*** Opening DATA RECORDS ***

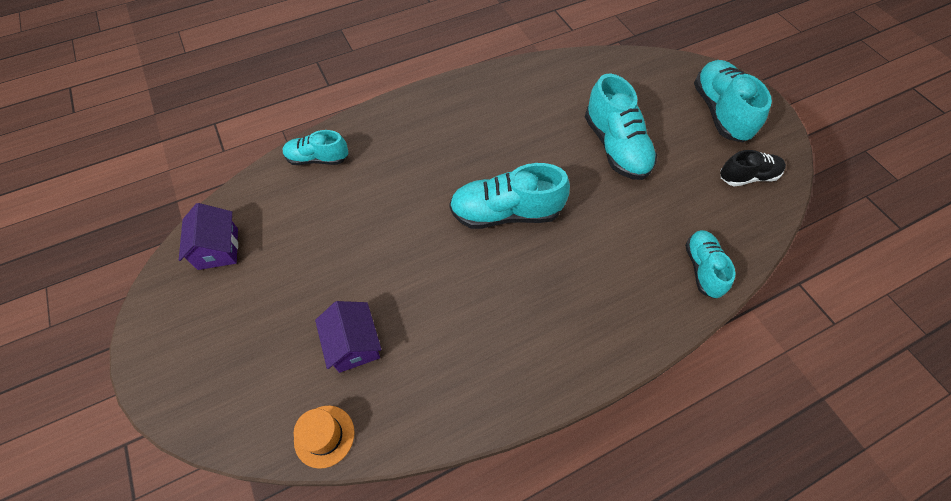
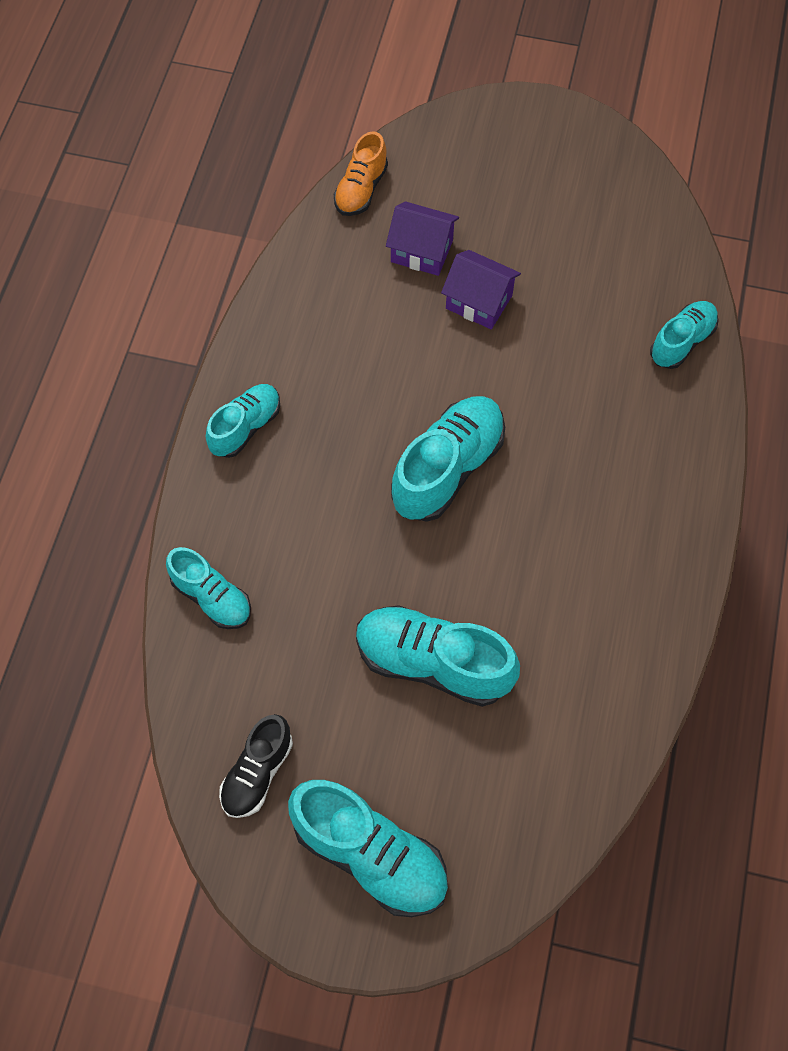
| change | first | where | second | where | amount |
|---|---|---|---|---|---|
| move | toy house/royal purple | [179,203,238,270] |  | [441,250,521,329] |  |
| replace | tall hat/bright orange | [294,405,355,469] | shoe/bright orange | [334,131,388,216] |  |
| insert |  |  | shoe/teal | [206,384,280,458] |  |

*** Closing DATA RECORDS ***

### EXERCISE
Once you find the string "shoe" in a line of the records, copy that line.

### WRITTEN SOLUTION
| replace | tall hat/bright orange | [294,405,355,469] | shoe/bright orange | [334,131,388,216] |  |
| insert |  |  | shoe/teal | [206,384,280,458] |  |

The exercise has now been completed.